The span to copy runs from the line containing "purple camera [375,476,416,521]" to the last line below. Copy it exactly, with nothing else.

Material provided -
###
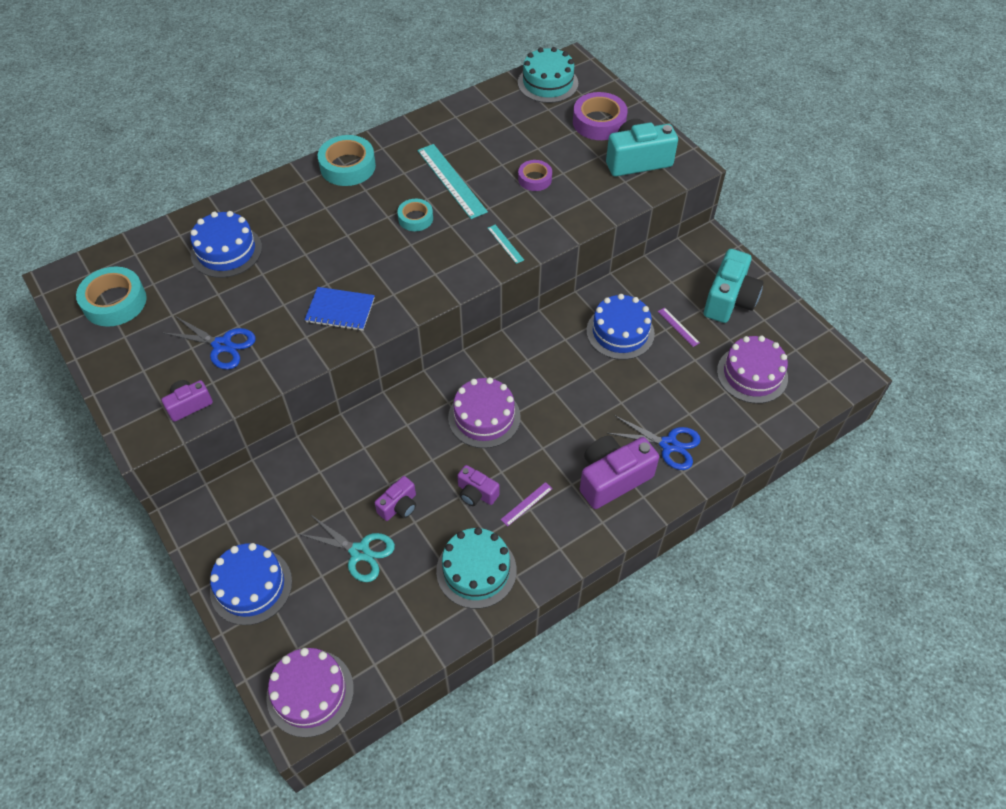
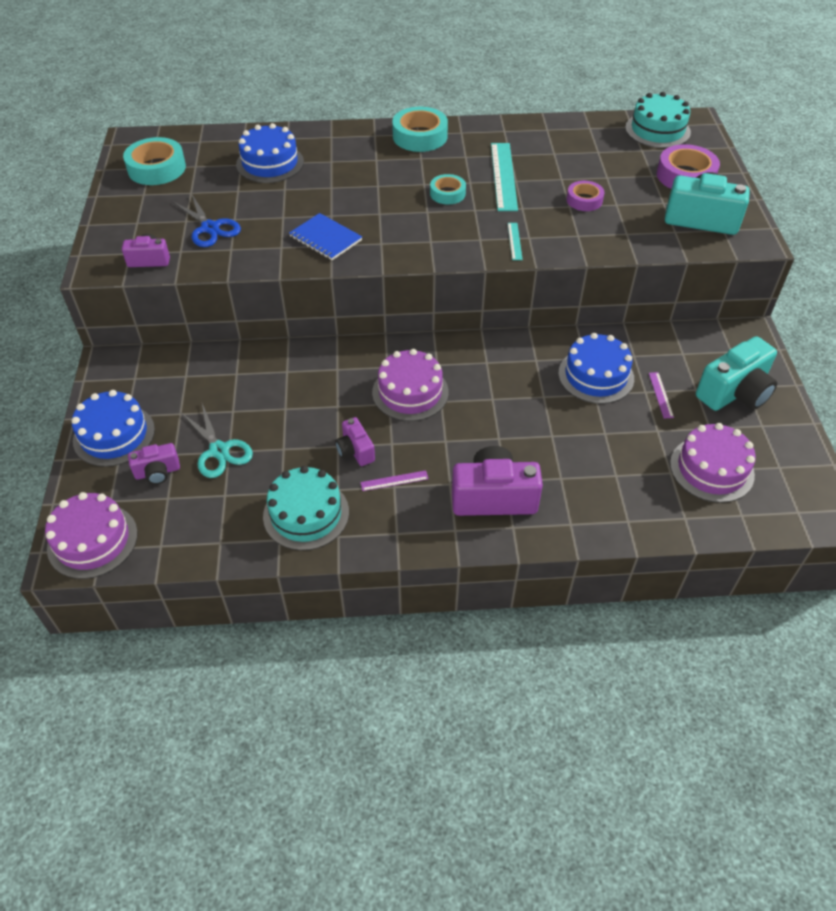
camera: 30 degrees right, 5 degrees down
purple camera [375,476,416,521] -> purple camera moved to [128,443,180,485]
blue scissors [607,415,701,470] -> none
###
Response to the exercise -
purple camera [375,476,416,521] -> purple camera moved to [128,443,180,485]
blue scissors [607,415,701,470] -> none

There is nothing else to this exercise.